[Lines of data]

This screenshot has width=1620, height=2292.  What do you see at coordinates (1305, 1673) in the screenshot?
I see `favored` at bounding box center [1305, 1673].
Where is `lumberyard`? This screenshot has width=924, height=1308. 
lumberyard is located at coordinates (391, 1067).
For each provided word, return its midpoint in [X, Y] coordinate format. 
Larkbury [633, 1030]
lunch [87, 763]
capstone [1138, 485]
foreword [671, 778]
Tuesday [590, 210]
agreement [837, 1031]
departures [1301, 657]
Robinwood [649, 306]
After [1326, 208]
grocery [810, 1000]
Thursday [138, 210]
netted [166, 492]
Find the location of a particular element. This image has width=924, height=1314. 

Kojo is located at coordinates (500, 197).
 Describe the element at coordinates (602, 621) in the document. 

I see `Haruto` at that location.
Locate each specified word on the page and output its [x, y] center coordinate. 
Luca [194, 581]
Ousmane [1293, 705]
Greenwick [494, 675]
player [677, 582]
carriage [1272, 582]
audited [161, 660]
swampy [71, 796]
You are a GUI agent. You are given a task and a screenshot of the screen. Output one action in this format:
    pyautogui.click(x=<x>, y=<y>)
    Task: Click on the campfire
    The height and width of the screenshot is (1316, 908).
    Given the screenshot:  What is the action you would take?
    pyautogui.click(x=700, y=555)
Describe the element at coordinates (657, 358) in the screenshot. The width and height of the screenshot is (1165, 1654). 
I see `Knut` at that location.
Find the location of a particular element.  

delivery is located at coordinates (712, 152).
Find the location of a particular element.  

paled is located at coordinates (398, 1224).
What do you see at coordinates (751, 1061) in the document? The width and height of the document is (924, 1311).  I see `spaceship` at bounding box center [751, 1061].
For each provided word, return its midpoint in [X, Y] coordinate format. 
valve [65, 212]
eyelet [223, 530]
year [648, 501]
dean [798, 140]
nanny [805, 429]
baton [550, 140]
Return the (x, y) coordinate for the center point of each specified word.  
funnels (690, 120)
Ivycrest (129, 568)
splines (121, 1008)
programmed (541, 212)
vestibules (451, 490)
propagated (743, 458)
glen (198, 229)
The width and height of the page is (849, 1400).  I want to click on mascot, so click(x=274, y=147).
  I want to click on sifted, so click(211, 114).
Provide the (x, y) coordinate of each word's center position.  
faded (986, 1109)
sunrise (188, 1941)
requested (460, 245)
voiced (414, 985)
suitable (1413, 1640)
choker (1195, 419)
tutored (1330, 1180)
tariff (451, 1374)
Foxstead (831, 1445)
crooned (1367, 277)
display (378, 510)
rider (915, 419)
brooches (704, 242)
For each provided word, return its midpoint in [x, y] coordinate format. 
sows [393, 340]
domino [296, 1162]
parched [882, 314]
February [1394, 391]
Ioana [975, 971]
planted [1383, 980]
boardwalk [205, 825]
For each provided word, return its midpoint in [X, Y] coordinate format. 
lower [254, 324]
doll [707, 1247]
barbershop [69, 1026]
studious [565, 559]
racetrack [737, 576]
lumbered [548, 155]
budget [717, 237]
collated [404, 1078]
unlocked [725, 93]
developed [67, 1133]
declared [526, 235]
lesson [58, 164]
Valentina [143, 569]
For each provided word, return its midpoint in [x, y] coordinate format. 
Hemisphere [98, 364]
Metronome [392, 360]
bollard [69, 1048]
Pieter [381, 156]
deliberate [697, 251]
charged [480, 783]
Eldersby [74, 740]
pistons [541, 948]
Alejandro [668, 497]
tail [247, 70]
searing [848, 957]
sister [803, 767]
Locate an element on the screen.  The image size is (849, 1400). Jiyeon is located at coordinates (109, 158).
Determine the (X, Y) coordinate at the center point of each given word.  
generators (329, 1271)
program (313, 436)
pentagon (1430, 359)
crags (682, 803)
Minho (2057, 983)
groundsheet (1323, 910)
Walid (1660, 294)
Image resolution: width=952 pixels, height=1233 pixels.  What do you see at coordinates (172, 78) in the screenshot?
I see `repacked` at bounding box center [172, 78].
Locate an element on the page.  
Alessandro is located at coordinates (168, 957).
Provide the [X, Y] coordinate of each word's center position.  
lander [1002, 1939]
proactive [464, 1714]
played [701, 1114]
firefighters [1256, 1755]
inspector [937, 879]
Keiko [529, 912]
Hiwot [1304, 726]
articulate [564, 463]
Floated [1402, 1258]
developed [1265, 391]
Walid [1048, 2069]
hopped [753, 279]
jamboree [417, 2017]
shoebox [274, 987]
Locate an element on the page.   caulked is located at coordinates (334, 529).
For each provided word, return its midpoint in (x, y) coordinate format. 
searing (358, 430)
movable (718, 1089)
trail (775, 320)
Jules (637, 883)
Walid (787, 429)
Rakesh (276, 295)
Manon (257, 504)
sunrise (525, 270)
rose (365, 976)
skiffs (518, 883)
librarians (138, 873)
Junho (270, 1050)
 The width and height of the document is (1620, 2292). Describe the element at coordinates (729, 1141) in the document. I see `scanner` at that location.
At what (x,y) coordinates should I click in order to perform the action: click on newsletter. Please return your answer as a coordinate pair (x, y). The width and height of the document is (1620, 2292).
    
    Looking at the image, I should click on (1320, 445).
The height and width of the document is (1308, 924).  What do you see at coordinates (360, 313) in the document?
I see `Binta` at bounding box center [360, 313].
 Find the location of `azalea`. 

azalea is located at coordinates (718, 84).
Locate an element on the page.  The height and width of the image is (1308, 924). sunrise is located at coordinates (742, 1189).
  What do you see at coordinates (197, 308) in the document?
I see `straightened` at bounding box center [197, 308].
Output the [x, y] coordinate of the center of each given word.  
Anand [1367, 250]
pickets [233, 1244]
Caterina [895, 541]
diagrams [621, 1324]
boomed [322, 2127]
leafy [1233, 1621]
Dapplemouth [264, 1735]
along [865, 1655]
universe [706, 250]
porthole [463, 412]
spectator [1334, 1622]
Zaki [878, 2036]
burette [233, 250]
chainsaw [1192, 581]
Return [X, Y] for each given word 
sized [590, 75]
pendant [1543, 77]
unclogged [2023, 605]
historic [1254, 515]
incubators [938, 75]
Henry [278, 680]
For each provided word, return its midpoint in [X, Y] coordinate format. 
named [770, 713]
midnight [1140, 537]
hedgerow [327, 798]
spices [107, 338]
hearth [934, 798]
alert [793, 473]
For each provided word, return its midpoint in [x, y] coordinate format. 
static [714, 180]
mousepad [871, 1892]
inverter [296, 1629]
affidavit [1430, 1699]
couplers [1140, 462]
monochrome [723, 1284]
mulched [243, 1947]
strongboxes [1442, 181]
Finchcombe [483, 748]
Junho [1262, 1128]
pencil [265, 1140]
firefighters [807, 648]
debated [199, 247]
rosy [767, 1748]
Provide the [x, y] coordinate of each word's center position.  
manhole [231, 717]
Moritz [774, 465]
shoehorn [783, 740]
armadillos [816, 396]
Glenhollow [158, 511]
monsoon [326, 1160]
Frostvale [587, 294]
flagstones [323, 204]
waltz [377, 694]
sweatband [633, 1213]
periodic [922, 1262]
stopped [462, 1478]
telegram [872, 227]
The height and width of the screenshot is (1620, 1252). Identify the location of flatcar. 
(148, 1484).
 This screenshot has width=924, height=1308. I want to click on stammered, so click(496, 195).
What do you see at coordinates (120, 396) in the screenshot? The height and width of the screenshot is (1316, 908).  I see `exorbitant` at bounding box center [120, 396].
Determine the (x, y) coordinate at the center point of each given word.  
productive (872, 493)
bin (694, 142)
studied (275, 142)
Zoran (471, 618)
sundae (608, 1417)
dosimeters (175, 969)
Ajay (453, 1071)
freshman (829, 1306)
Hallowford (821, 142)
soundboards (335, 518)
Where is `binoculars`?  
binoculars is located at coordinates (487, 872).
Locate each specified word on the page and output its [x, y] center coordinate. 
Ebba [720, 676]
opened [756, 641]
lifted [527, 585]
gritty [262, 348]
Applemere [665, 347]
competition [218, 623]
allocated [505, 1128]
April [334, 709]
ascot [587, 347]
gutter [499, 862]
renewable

What you need to do ▸
Change "midpoint" to "center point" in the material from the line with "Foxstead (831, 1445)" through the line with "lesson [58, 164]", and write out only those lines with nothing else altered.

Complete response ▸
Foxstead (831, 1445)
crooned (1367, 277)
display (378, 510)
rider (915, 419)
brooches (704, 242)
For each provided word, return its center point in [x, y] coordinate format. 
sows [393, 340]
domino [296, 1162]
parched [882, 314]
February [1394, 391]
Ioana [975, 971]
planted [1383, 980]
boardwalk [205, 825]
For each provided word, return its center point in [X, Y] coordinate format. 
lower [254, 324]
doll [707, 1247]
barbershop [69, 1026]
studious [565, 559]
racetrack [737, 576]
lumbered [548, 155]
budget [717, 237]
collated [404, 1078]
unlocked [725, 93]
developed [67, 1133]
declared [526, 235]
lesson [58, 164]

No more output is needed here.